TO-DO ITEM → From the records below, copy out exactly the lines from the one containing "black 1x1 brick [308,380,345,417] -> none" to the one containing "blue 1x1 plate", both included. Add nothing else.

(Records from a data collection)
******************************
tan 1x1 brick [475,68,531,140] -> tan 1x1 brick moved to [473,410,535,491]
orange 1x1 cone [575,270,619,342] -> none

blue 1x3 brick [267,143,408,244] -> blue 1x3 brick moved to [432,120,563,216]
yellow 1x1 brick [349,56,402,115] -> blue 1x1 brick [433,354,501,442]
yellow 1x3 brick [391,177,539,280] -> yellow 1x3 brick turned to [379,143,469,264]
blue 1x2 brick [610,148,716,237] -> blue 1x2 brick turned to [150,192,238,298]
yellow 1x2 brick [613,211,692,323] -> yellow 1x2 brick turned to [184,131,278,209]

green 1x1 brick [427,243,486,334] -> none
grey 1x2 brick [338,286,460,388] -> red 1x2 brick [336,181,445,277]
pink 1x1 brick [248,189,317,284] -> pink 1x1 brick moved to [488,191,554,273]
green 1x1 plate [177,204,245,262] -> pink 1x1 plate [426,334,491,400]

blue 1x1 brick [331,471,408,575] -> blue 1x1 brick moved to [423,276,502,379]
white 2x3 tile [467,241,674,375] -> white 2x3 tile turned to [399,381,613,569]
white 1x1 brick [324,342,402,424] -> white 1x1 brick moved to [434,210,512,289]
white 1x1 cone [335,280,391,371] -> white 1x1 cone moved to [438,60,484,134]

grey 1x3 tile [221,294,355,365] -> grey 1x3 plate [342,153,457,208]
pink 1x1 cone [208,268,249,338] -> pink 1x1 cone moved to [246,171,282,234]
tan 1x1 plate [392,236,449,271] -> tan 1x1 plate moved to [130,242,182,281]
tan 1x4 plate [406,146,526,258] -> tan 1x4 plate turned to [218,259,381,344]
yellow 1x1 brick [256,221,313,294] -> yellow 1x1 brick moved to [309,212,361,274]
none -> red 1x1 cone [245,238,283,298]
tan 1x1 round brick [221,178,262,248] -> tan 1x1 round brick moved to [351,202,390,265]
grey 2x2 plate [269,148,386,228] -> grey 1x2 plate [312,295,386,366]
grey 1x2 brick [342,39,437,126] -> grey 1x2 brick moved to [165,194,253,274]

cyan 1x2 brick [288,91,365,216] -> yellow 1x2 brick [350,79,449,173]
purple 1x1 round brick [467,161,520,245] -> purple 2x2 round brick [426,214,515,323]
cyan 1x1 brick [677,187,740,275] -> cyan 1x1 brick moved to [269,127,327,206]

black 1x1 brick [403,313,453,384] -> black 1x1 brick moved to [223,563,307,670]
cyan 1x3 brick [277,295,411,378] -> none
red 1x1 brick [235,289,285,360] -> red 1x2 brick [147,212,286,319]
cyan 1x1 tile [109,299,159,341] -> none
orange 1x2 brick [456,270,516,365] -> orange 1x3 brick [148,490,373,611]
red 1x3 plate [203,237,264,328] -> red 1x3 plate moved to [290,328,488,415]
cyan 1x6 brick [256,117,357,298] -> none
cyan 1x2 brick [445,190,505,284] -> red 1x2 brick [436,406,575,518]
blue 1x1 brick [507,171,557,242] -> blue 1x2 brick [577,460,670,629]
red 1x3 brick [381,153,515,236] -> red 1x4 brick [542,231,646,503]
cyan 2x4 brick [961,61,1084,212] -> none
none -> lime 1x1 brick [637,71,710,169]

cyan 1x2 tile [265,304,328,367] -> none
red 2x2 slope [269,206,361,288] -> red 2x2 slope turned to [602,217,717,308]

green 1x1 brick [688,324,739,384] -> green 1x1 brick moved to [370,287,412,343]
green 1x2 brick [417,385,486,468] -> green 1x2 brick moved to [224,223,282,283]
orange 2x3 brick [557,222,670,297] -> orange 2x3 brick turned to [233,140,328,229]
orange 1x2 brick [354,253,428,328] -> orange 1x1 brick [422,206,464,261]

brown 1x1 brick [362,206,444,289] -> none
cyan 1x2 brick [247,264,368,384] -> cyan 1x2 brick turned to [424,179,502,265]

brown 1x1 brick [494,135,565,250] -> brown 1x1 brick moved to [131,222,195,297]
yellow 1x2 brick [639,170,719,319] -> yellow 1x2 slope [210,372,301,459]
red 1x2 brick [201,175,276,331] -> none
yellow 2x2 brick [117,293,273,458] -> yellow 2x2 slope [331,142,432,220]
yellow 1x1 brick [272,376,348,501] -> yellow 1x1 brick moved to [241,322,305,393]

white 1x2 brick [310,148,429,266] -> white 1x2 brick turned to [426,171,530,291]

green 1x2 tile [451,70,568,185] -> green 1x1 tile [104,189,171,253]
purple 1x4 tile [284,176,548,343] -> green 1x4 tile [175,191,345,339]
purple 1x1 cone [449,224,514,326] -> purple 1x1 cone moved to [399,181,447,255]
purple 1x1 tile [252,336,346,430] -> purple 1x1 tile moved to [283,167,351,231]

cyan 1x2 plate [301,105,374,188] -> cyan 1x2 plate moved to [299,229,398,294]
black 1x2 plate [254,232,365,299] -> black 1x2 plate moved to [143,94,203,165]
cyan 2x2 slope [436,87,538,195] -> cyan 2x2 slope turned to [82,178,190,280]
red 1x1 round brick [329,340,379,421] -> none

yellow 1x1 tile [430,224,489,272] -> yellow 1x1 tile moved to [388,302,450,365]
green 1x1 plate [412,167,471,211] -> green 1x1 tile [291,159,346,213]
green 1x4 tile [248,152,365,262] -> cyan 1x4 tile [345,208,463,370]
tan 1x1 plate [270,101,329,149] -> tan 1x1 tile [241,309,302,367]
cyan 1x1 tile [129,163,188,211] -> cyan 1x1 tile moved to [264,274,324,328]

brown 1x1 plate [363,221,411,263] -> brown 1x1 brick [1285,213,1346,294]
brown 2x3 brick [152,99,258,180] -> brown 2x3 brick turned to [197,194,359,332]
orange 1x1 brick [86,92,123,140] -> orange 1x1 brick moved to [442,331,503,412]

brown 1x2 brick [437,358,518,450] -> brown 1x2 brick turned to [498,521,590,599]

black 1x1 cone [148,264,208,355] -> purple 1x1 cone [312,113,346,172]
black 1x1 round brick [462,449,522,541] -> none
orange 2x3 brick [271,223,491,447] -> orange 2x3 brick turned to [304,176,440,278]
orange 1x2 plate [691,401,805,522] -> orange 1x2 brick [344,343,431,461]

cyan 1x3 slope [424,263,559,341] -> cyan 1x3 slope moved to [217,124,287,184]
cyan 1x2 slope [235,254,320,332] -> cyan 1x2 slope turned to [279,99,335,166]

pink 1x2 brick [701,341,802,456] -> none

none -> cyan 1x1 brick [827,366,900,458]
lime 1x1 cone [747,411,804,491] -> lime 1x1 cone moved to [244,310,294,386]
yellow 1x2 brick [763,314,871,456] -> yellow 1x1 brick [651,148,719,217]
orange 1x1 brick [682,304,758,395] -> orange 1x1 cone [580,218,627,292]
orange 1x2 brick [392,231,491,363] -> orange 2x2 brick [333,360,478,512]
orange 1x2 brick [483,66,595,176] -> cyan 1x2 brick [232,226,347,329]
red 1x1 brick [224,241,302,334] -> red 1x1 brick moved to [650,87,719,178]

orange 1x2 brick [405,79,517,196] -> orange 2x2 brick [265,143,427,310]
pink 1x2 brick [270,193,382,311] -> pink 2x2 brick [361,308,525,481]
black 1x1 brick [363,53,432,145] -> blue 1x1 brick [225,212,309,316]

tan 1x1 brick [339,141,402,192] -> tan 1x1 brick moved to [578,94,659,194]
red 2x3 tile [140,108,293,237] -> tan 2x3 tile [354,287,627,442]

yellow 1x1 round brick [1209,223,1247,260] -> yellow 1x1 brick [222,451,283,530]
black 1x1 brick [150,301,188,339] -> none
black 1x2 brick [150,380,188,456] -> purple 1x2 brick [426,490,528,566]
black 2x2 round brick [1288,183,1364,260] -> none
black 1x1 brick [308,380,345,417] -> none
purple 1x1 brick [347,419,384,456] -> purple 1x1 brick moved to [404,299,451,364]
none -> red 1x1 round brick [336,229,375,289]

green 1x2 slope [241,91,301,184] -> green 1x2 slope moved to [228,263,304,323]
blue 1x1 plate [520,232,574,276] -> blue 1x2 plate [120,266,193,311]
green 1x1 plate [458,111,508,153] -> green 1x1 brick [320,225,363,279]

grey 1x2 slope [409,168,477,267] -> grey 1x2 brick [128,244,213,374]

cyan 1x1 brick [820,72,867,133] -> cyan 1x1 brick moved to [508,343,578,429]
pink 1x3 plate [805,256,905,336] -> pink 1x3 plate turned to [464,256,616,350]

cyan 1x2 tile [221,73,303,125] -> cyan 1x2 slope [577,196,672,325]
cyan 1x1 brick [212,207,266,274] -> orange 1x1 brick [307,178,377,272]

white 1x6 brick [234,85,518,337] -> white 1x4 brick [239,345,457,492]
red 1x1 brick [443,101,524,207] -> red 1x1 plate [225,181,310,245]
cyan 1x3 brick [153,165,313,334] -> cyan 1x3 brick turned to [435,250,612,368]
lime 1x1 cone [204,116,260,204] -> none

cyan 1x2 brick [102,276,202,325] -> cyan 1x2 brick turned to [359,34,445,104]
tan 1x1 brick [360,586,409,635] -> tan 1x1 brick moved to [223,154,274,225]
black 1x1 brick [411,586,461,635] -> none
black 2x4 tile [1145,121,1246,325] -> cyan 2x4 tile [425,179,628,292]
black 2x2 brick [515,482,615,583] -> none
******************************
TASK RESULT →
black 1x1 brick [308,380,345,417] -> none
purple 1x1 brick [347,419,384,456] -> purple 1x1 brick moved to [404,299,451,364]
none -> red 1x1 round brick [336,229,375,289]

green 1x2 slope [241,91,301,184] -> green 1x2 slope moved to [228,263,304,323]
blue 1x1 plate [520,232,574,276] -> blue 1x2 plate [120,266,193,311]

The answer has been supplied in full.